▶ **TASK PROMPT**
From the entries, copy out every line in which the word "down" is found.

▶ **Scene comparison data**

========================

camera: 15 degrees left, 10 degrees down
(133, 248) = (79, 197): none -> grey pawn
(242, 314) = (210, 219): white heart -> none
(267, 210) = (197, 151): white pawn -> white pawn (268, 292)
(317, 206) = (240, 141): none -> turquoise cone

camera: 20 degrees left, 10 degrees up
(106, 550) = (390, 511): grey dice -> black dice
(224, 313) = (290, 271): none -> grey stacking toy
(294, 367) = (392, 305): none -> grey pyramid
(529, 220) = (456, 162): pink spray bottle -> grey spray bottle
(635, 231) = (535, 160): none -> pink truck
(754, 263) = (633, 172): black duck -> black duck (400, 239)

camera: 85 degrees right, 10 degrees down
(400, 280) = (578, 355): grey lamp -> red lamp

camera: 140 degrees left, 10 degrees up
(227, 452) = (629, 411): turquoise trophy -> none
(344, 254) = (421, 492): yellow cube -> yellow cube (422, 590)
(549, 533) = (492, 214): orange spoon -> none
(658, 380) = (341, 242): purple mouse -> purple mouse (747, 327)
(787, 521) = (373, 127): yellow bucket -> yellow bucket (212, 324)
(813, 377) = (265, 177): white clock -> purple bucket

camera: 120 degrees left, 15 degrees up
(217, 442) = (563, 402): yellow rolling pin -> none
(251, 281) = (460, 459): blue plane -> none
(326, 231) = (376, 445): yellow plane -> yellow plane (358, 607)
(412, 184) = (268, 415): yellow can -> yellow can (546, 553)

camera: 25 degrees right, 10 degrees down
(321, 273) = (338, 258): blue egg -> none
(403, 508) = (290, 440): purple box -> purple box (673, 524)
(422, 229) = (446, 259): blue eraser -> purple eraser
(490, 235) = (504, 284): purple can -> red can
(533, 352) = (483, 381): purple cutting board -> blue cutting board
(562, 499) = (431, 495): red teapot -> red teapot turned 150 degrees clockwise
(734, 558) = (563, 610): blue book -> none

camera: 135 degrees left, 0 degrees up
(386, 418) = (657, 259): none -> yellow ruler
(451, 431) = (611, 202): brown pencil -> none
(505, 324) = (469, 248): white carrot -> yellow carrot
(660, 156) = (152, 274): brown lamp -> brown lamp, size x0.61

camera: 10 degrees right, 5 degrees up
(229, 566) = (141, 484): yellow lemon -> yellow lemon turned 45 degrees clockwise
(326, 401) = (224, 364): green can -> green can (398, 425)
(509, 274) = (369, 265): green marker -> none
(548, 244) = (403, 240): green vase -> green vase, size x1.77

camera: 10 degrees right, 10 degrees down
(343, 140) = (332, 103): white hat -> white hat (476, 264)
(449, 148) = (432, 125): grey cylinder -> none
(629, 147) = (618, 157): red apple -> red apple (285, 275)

========================

▶ **YOUR SOLUTION**
camera: 15 degrees left, 10 degrees down
camera: 85 degrees right, 10 degrees down
camera: 25 degrees right, 10 degrees down
camera: 10 degrees right, 10 degrees down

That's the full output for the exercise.